Extracted data entries:
+++

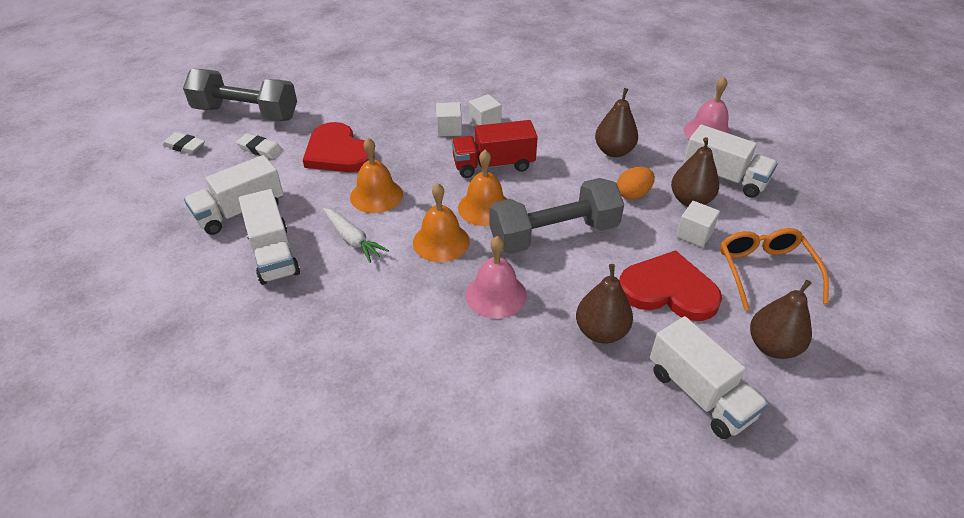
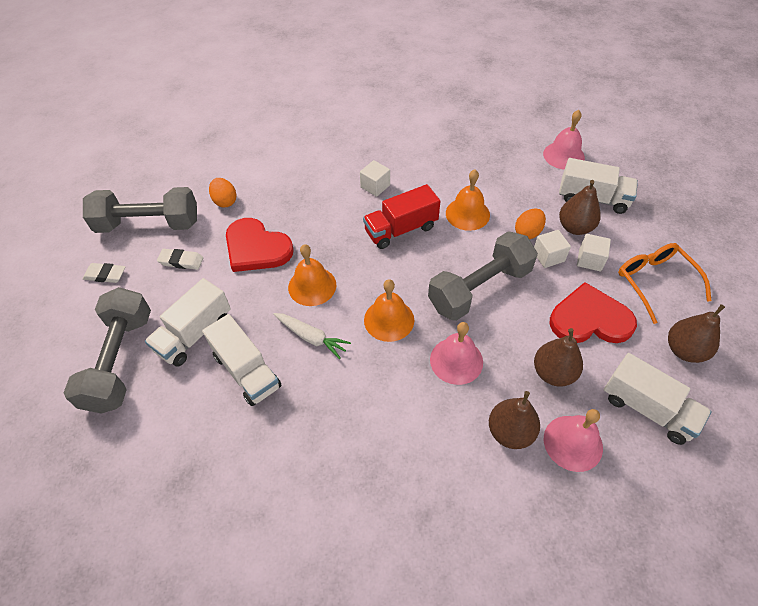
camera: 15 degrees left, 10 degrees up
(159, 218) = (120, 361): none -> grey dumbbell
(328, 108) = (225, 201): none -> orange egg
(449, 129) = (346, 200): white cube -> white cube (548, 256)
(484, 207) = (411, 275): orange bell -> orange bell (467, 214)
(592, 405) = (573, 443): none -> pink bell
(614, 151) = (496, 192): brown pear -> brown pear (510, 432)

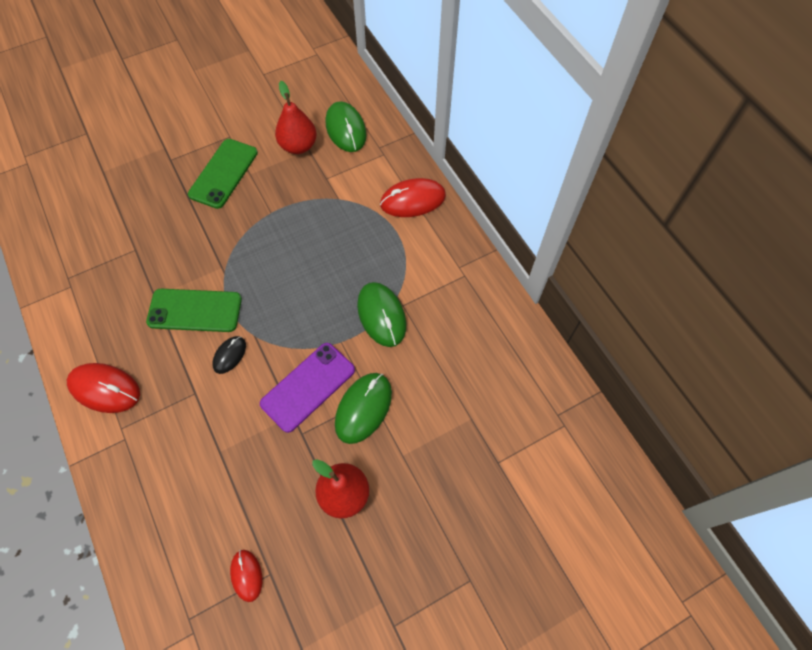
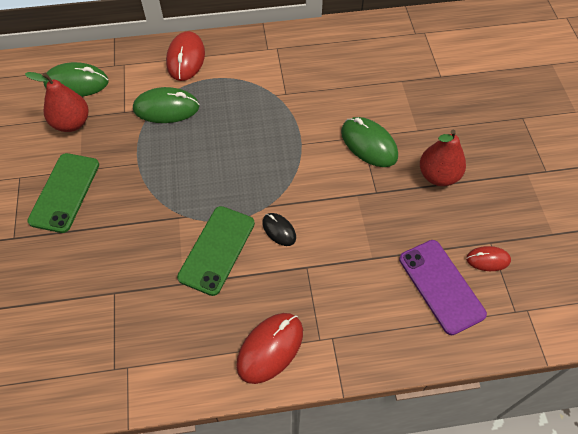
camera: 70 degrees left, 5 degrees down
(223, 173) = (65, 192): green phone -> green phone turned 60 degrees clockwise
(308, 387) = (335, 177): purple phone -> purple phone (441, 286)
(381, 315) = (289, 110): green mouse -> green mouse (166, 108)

+++

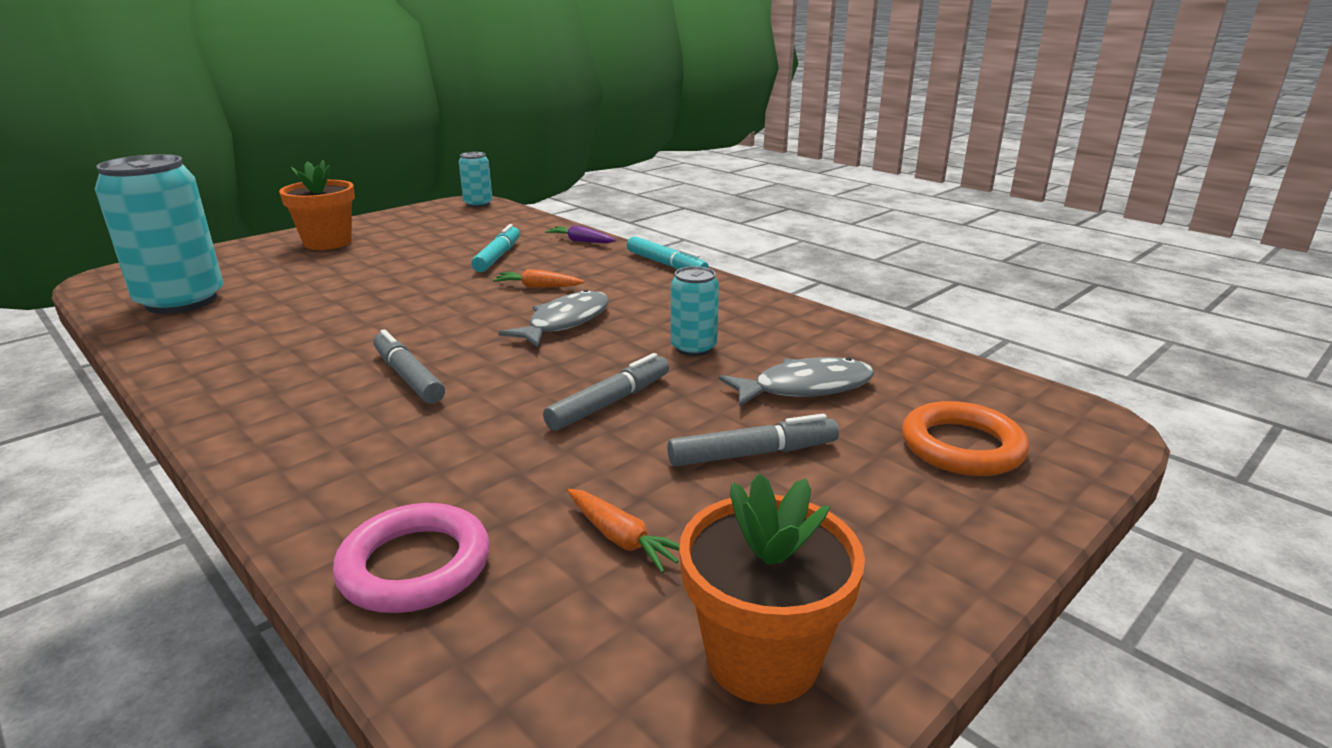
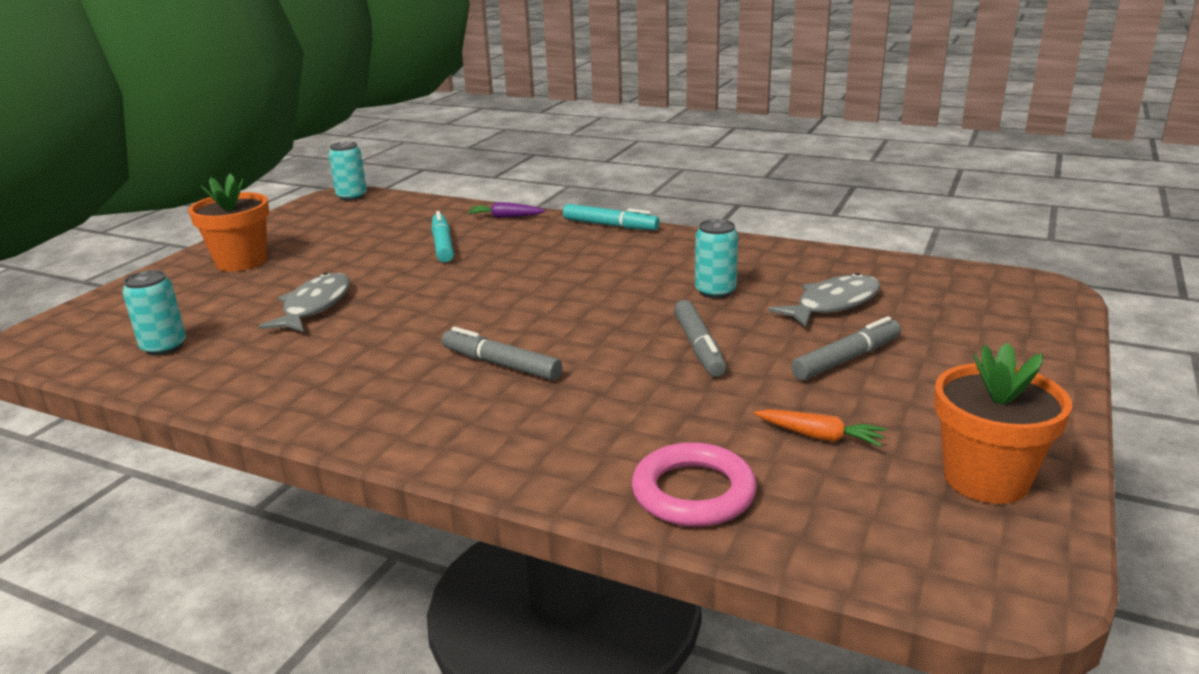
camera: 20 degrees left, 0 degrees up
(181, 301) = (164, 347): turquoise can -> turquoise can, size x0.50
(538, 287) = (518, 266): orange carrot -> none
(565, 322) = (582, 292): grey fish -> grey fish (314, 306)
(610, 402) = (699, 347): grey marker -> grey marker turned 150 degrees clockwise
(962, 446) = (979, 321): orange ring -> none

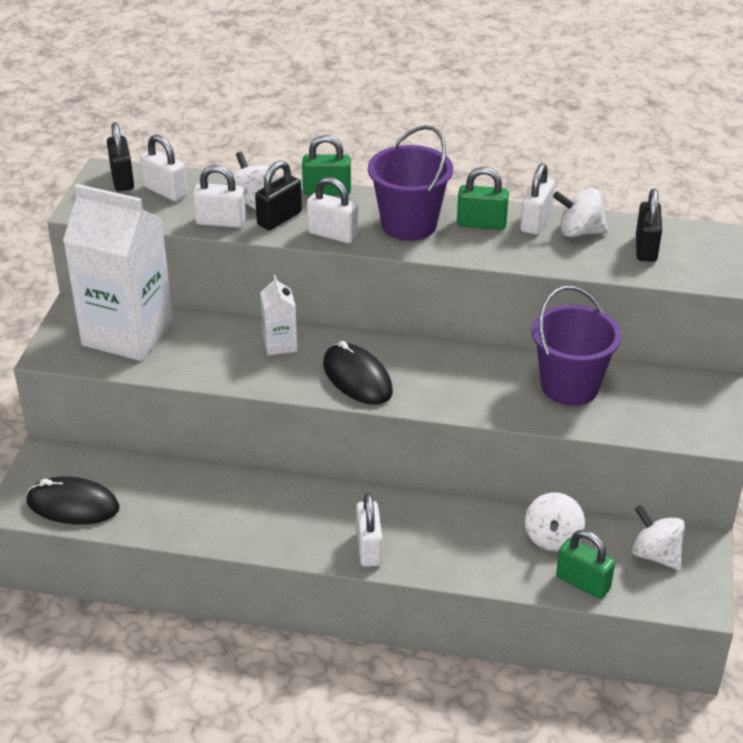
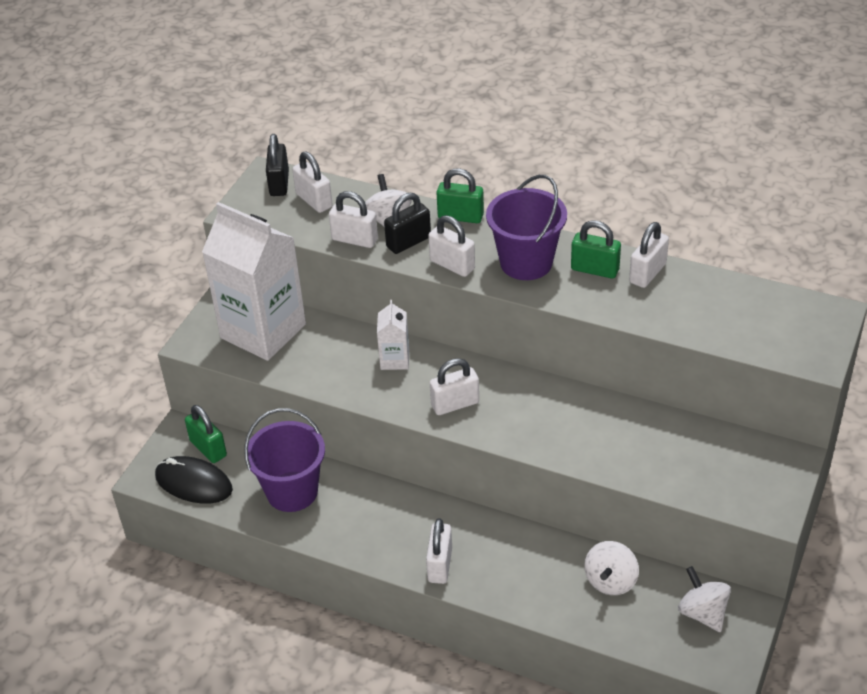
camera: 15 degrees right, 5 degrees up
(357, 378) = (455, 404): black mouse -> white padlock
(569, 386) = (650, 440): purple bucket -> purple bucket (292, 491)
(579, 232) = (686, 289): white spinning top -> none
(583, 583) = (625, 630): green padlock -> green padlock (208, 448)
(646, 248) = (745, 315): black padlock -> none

+++

The answer must be the lines above from the one containing "camera: 15 degrees left, 10 degrees up" through the one containing "(381, 315) = (289, 110): green", reproduced exactly, with no pictures and nothing else.

camera: 15 degrees left, 10 degrees up
(159, 218) = (120, 361): none -> grey dumbbell
(328, 108) = (225, 201): none -> orange egg
(449, 129) = (346, 200): white cube -> white cube (548, 256)
(484, 207) = (411, 275): orange bell -> orange bell (467, 214)
(592, 405) = (573, 443): none -> pink bell
(614, 151) = (496, 192): brown pear -> brown pear (510, 432)

camera: 70 degrees left, 5 degrees down
(223, 173) = (65, 192): green phone -> green phone turned 60 degrees clockwise
(308, 387) = (335, 177): purple phone -> purple phone (441, 286)
(381, 315) = (289, 110): green mouse -> green mouse (166, 108)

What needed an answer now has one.